Stored data START
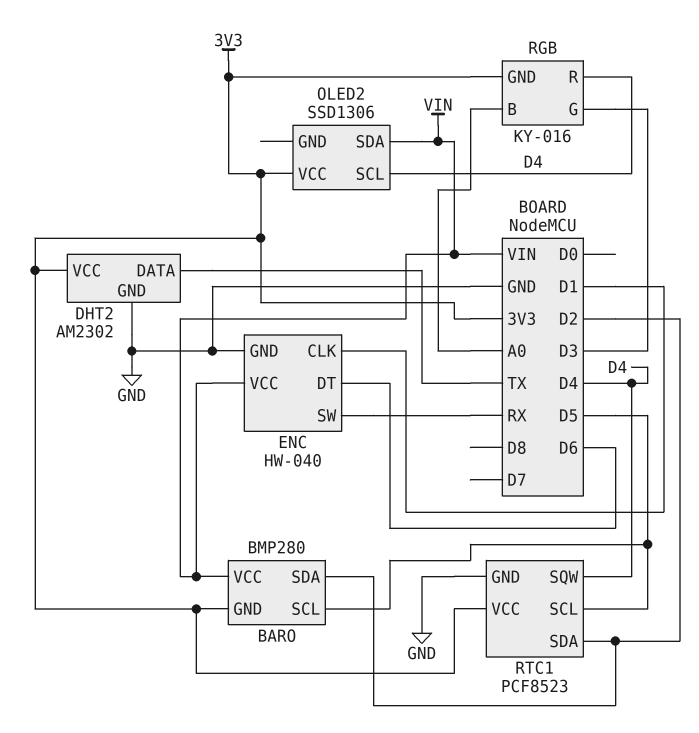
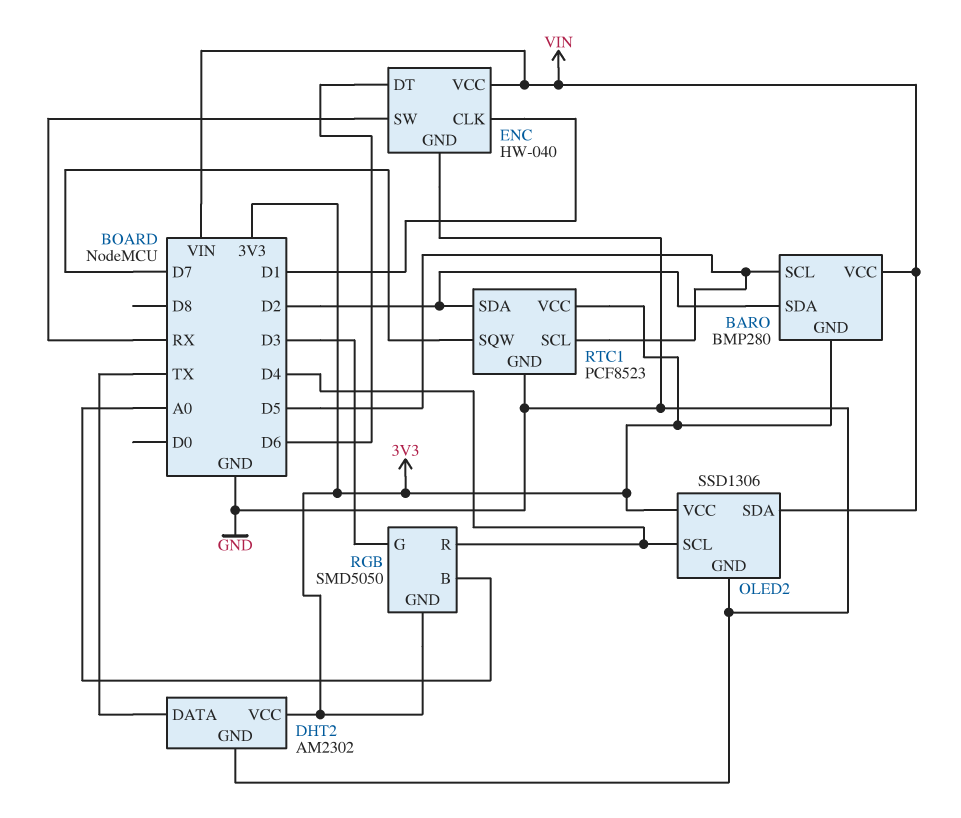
OLED2 pin GND: none -> GND
RGB: KY-016 -> SMD5050
RTC1 pin SQW: D4 -> D7

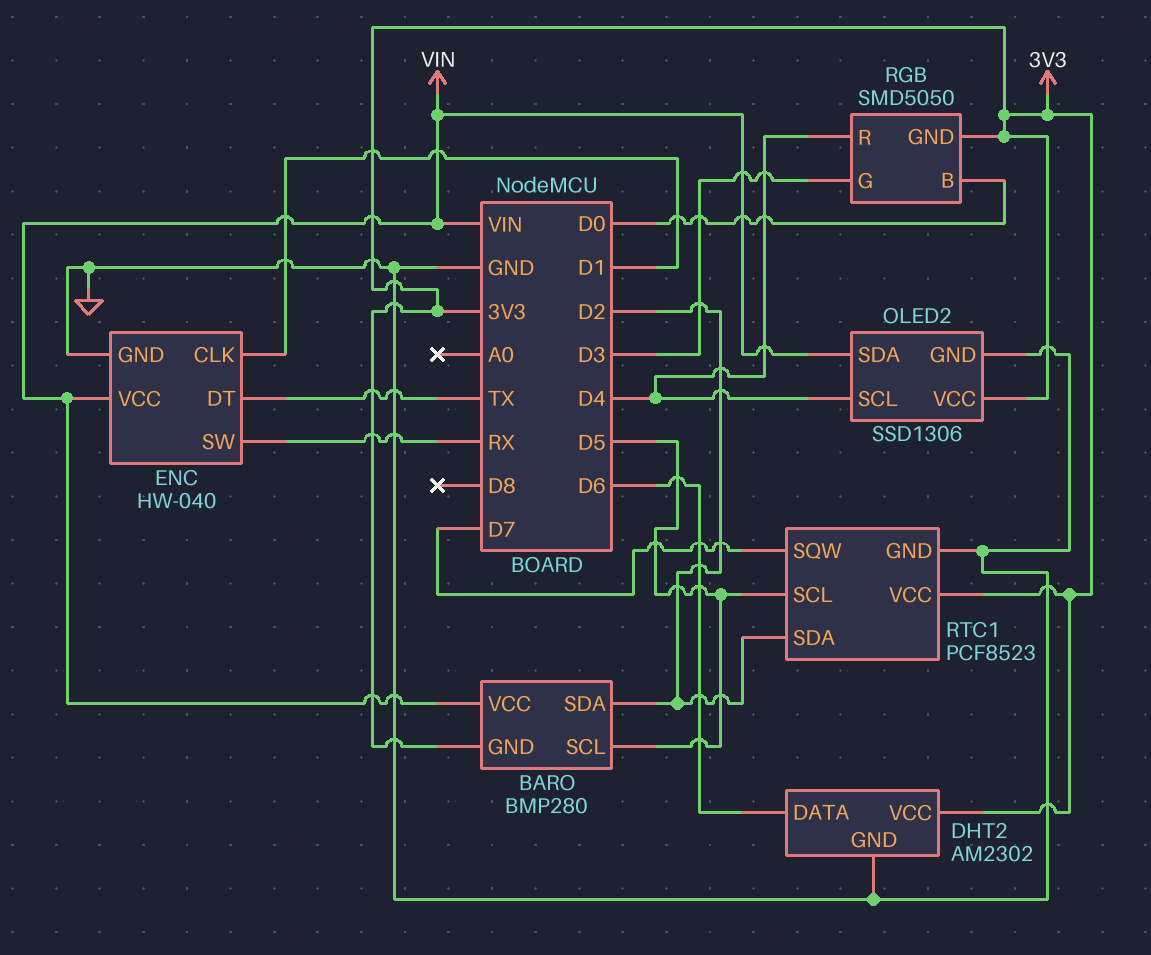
DHT2 pin DATA: TX -> D6
ENC pin DT: D6 -> TX
RGB pin B: A0 -> D0

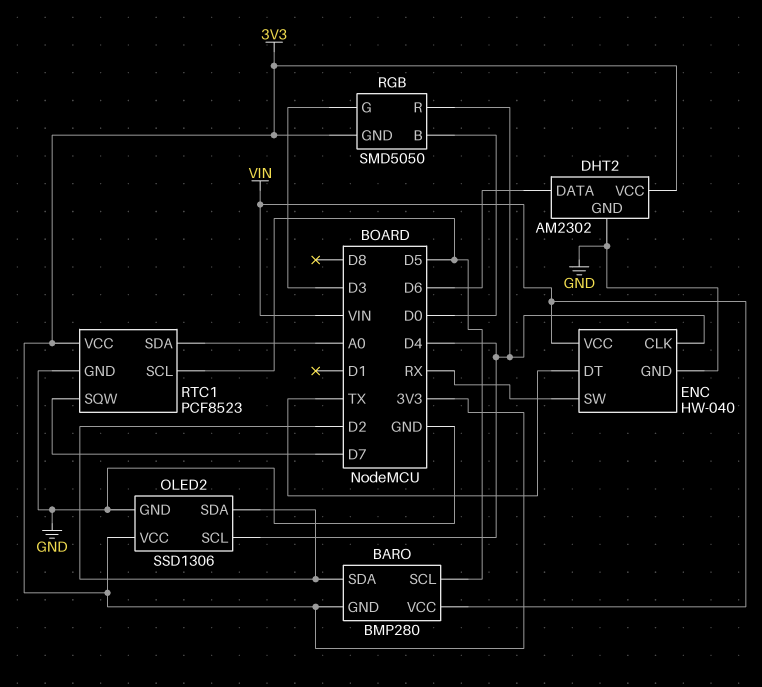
ENC pin CLK: D1 -> D4
OLED2 pin SDA: VIN -> D2
RTC1 pin SDA: D2 -> A0

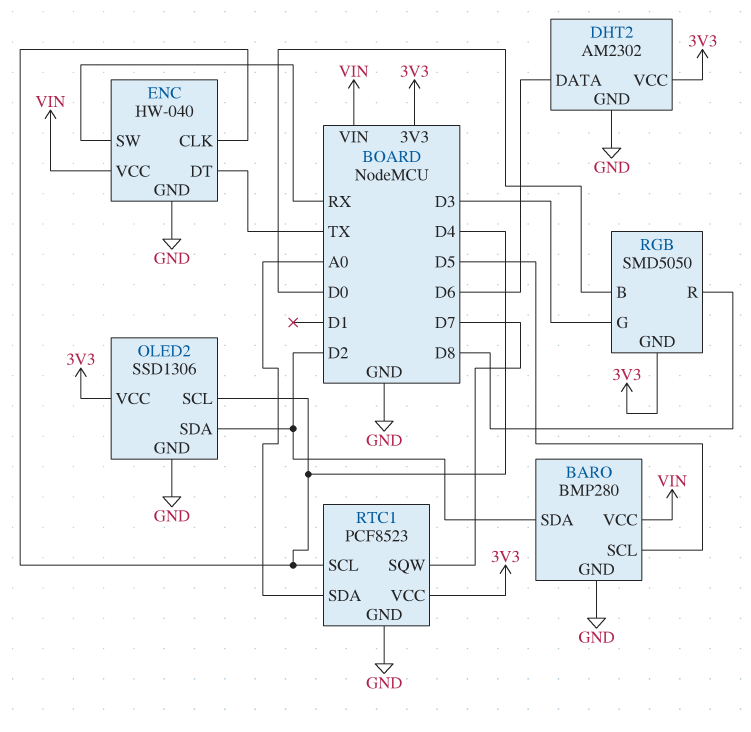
BARO pin GND: 3V3 -> GND
RGB pin R: D4 -> D8
RTC1 pin SCL: D5 -> D4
Stored data END
■ Exercise description ■
Print, exactly and only, the lines running from the line with "RTC1 pin SDA: D2 -> A0" through the last line of the data, including both. Skip any picture.

■ Exercise solution ■
RTC1 pin SDA: D2 -> A0

BARO pin GND: 3V3 -> GND
RGB pin R: D4 -> D8
RTC1 pin SCL: D5 -> D4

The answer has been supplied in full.